_ACTION ITEM_
Report how many lines in the records that follow have the word "left" in them, giving the number and nothing more.

_TASK INPUTS_
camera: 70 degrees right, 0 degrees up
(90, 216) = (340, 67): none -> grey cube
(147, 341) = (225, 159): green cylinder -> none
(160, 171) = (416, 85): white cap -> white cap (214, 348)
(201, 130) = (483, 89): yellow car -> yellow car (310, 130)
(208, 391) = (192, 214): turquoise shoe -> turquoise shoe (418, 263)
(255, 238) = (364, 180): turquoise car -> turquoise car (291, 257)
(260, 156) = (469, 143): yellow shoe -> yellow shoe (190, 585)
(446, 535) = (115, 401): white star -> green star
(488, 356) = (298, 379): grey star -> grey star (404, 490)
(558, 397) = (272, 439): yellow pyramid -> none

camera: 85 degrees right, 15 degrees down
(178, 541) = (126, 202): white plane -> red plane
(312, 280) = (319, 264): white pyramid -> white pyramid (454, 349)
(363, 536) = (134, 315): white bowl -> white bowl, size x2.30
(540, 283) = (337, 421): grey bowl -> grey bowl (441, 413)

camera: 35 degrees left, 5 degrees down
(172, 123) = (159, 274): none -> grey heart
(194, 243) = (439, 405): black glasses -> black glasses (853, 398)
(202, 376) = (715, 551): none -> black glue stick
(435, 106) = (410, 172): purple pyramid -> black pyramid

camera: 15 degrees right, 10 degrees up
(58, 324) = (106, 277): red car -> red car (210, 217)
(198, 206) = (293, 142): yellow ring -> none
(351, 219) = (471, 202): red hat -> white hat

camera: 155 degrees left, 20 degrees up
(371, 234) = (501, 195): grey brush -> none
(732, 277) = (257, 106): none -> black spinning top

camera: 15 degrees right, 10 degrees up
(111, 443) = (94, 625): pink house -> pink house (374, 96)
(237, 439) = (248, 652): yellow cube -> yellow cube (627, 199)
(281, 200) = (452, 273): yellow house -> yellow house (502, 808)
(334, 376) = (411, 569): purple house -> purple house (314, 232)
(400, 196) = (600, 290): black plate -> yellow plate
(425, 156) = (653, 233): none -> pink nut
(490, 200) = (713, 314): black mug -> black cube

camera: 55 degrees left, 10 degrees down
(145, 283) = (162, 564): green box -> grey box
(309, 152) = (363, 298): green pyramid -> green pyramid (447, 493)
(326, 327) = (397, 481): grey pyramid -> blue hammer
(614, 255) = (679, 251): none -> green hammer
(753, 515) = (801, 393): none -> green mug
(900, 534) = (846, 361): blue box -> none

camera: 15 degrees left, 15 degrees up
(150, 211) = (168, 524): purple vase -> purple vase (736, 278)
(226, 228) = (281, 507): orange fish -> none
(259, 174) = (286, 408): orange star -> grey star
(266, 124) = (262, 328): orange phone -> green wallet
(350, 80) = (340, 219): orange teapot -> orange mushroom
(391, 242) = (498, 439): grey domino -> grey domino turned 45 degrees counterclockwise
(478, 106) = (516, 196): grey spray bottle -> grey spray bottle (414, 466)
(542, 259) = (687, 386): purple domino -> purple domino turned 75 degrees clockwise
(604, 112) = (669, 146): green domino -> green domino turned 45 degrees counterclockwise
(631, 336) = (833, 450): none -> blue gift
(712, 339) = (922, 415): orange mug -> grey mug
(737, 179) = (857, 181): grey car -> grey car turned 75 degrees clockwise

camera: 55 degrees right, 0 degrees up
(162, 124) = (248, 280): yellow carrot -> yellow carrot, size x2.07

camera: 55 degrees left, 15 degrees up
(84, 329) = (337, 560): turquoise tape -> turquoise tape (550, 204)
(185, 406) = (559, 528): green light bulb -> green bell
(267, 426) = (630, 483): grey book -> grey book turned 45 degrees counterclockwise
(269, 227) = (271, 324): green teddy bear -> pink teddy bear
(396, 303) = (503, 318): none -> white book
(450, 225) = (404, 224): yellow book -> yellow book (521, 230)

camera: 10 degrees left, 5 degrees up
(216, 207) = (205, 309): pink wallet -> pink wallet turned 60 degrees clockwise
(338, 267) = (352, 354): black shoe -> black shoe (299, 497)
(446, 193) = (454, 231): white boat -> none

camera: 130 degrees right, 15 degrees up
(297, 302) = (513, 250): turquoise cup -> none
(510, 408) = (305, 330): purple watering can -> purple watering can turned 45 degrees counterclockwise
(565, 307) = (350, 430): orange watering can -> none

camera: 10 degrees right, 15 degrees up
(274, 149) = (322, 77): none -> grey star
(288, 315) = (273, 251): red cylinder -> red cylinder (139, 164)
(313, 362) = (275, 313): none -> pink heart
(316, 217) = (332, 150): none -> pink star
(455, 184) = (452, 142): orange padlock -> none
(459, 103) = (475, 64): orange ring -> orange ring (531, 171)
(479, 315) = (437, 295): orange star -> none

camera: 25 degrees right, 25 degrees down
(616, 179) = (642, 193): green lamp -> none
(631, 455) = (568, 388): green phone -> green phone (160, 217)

_OUTPUT_
6